(Data entries)
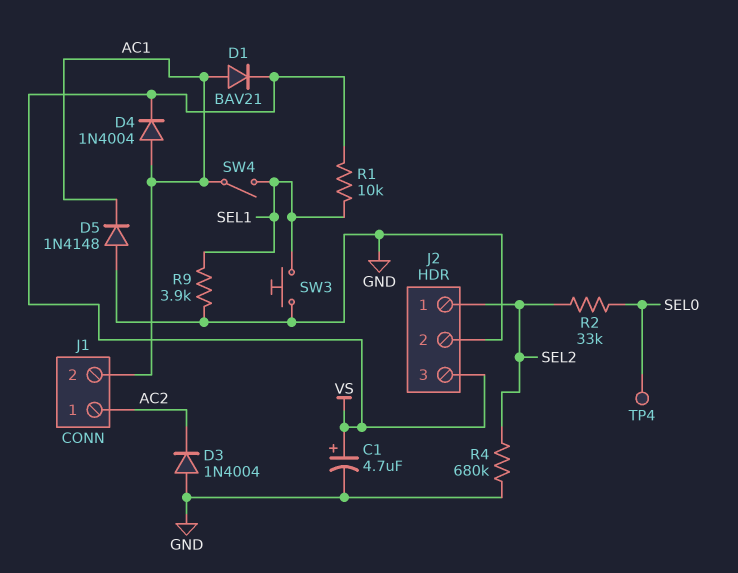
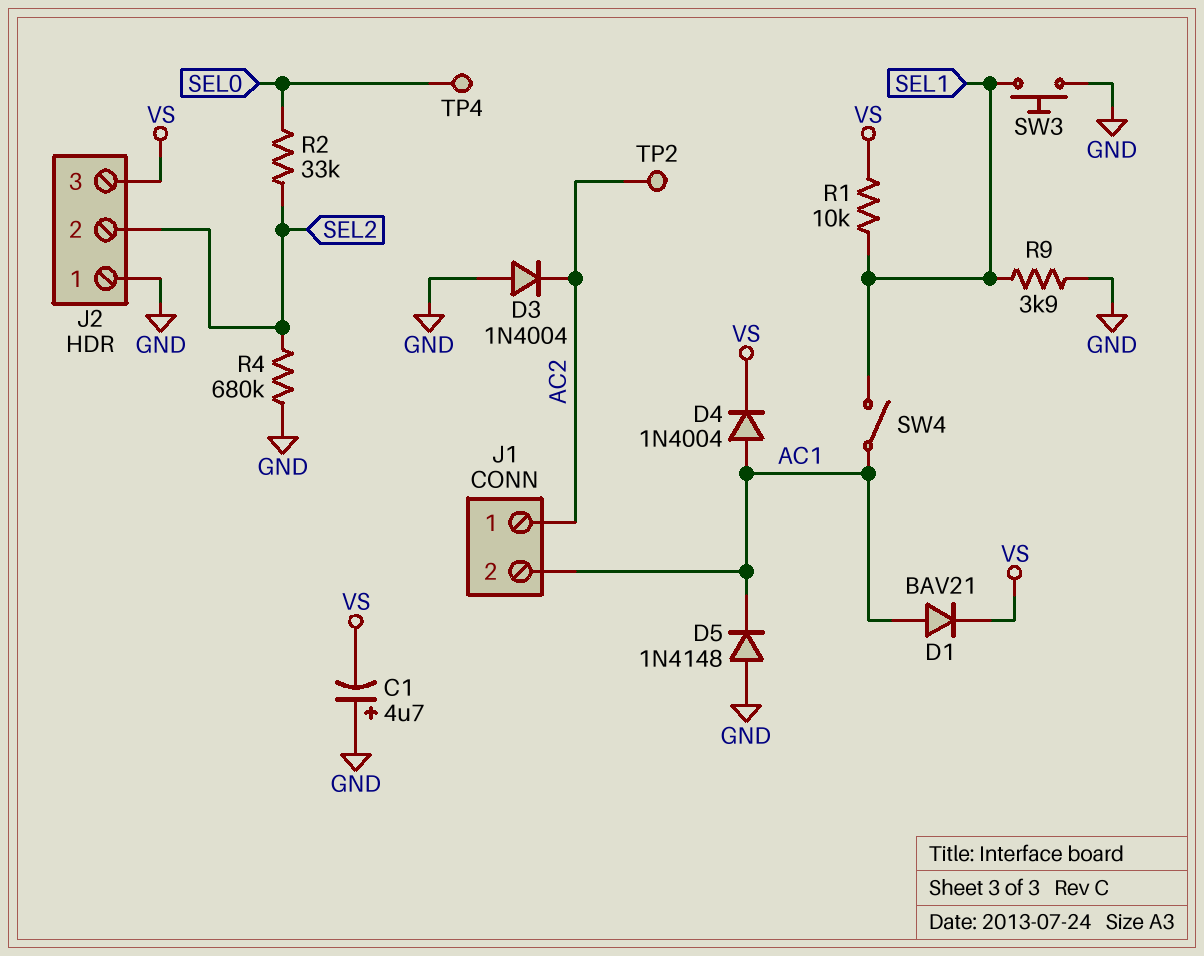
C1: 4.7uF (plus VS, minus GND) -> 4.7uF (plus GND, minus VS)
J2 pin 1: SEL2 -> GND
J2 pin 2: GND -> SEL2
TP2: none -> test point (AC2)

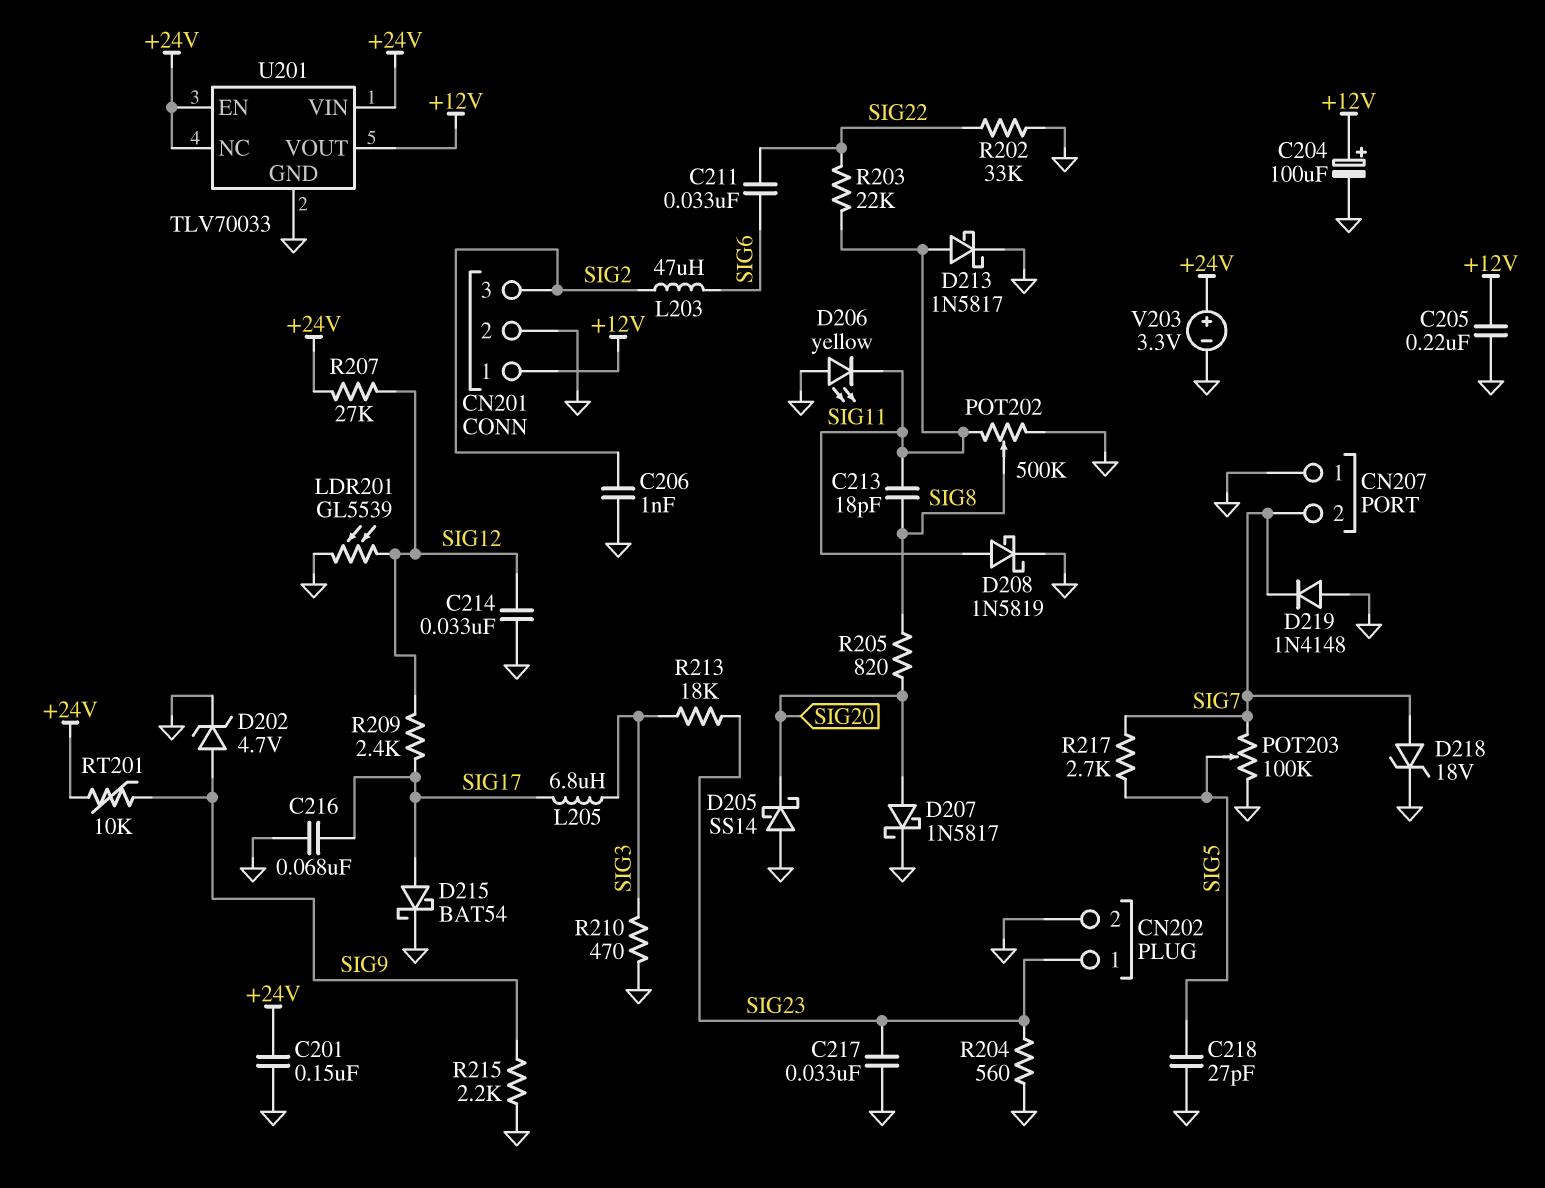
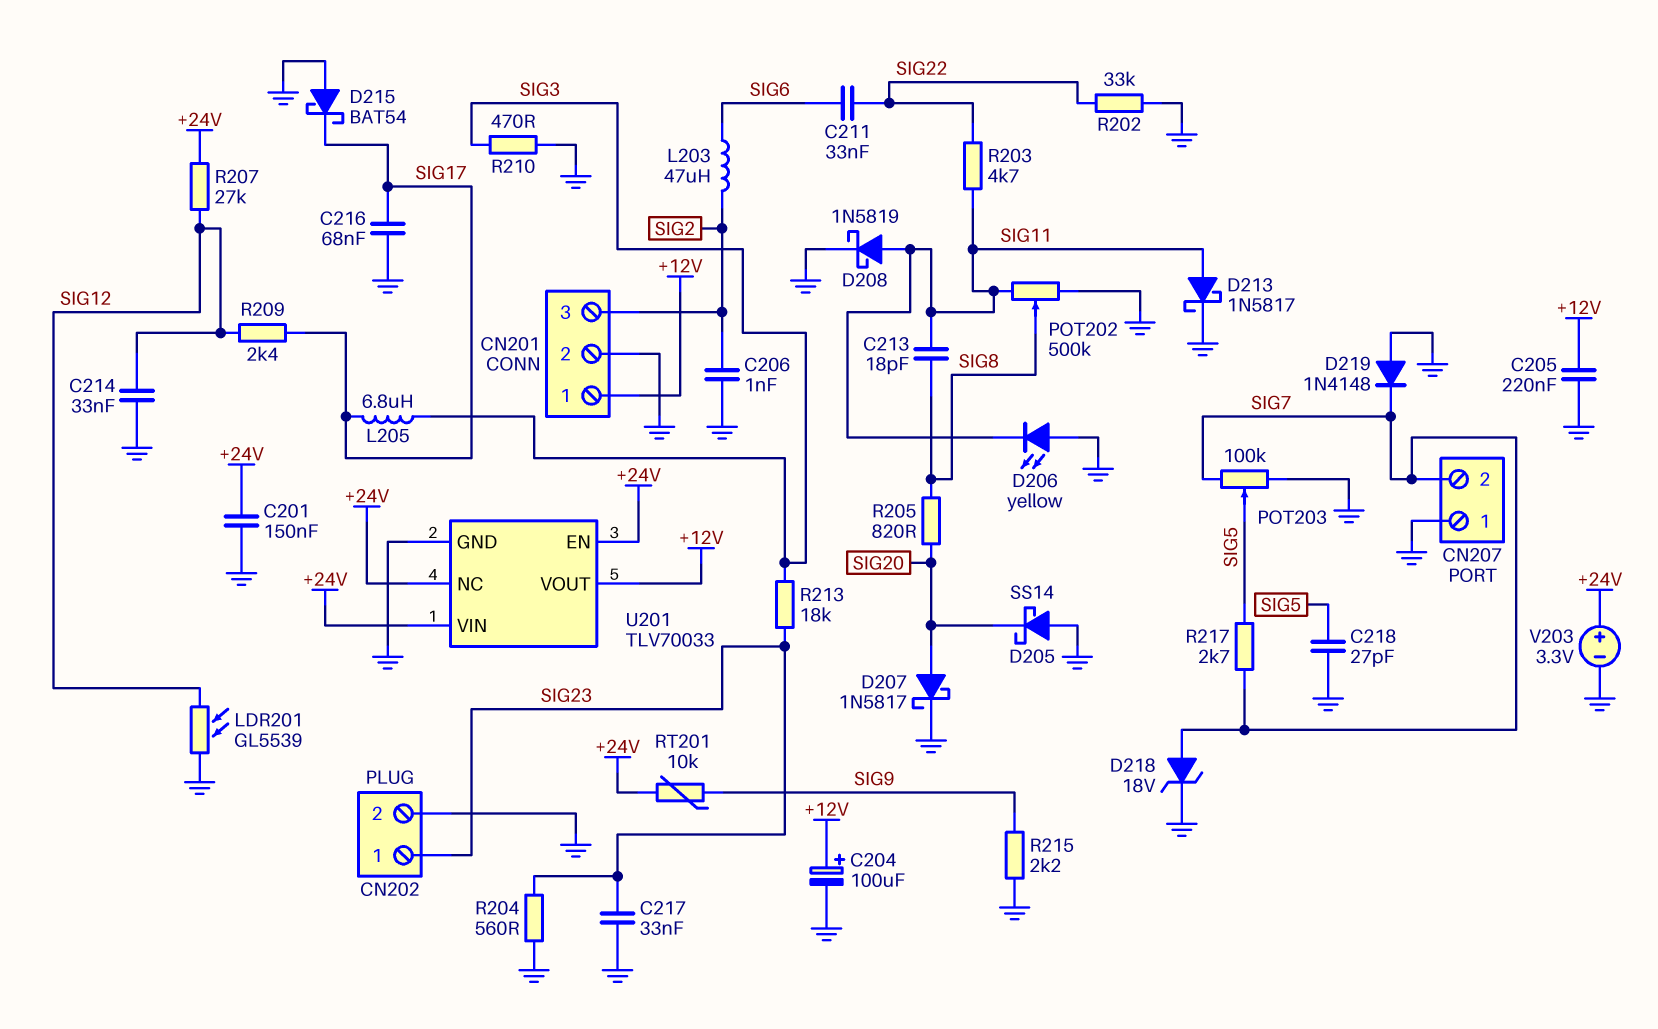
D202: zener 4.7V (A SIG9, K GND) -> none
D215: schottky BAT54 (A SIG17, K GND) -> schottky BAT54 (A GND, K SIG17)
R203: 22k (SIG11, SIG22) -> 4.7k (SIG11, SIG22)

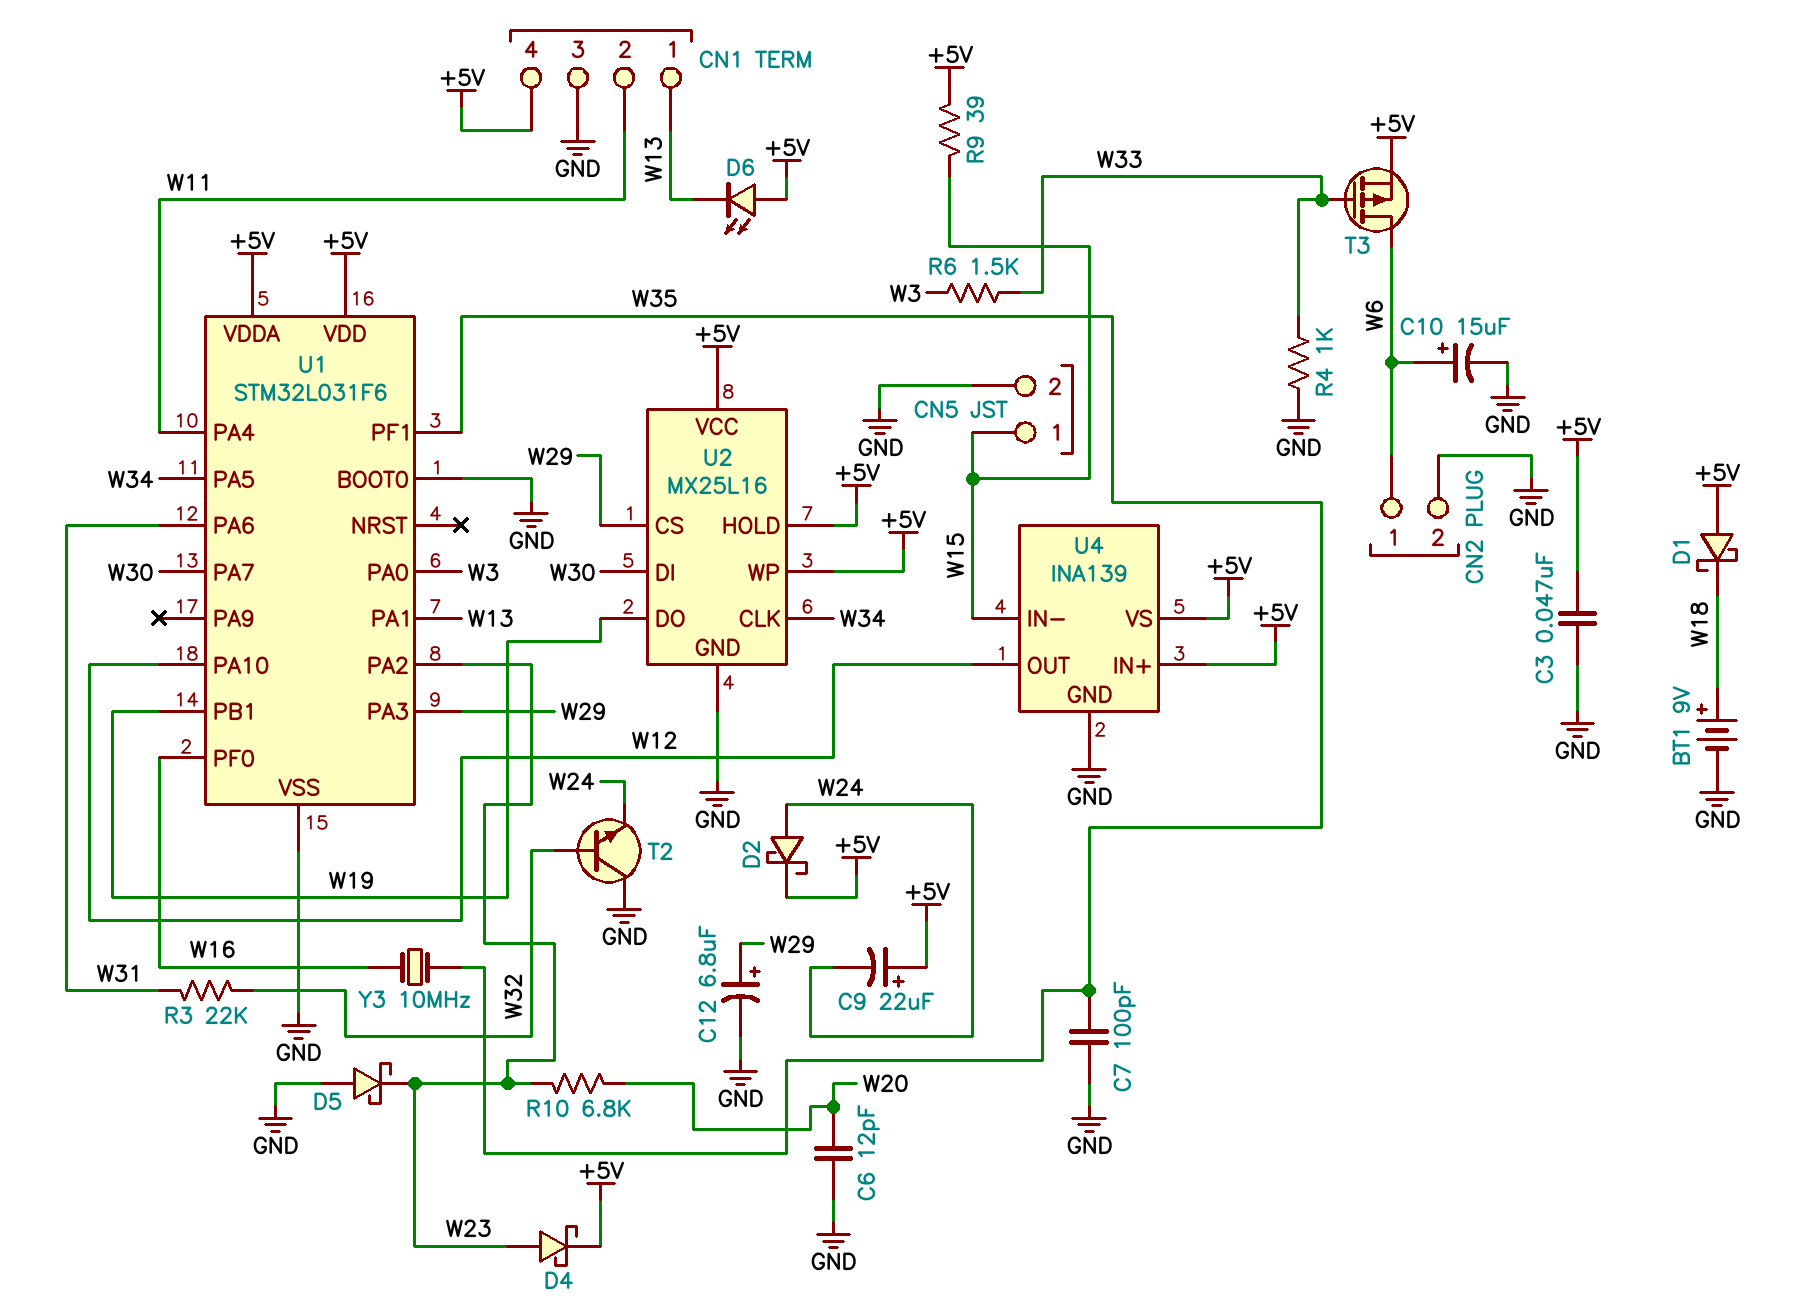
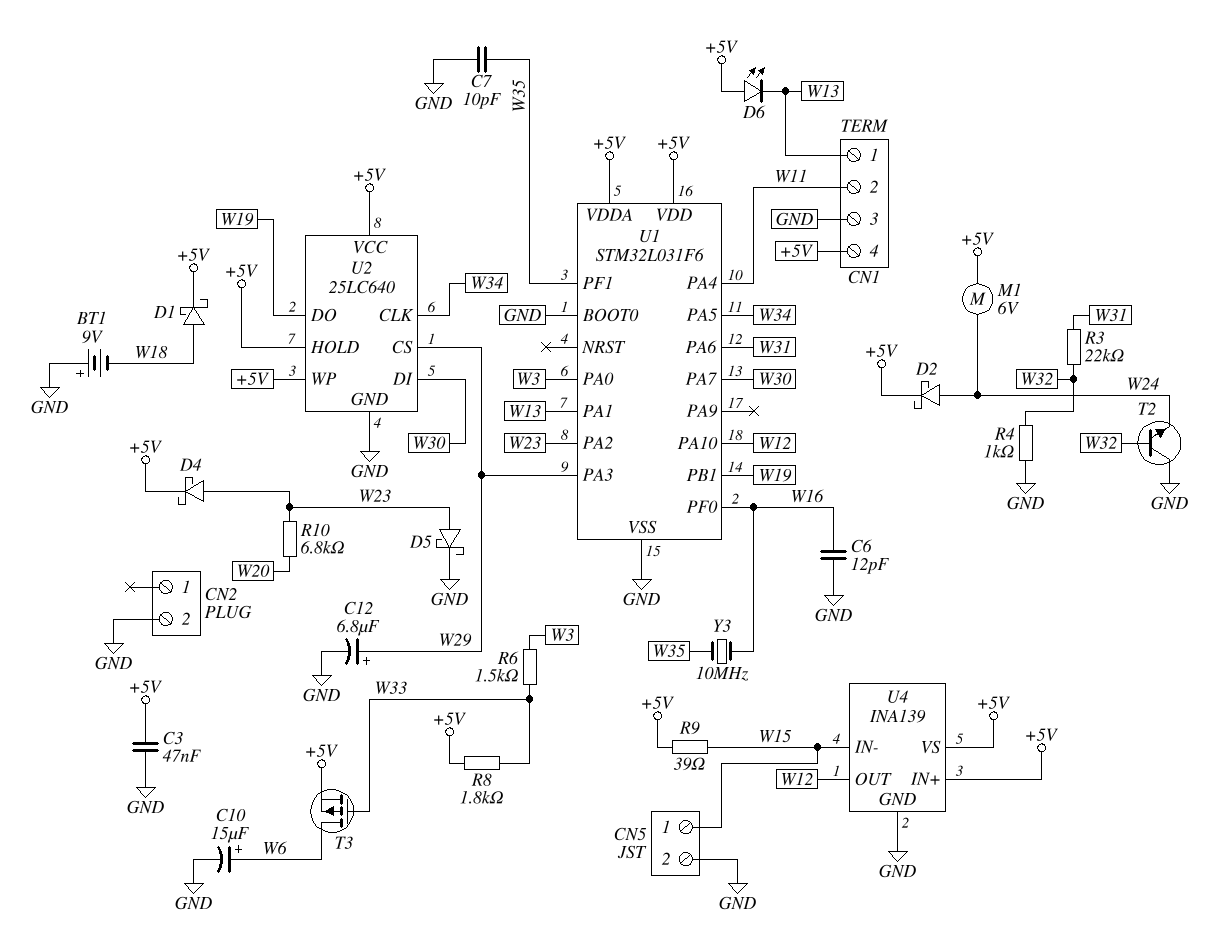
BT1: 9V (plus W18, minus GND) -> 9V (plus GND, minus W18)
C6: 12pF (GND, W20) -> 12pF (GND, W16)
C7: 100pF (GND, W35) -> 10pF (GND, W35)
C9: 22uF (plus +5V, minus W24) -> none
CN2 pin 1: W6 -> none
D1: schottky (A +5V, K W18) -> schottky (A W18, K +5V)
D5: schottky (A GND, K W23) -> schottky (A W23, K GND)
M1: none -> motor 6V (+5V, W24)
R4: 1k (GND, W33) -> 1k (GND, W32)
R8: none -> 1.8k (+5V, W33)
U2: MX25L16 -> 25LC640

● Task prompt
Across the entries above, tally the lines that contain the string "none" and give that figure alone.

● Output below
6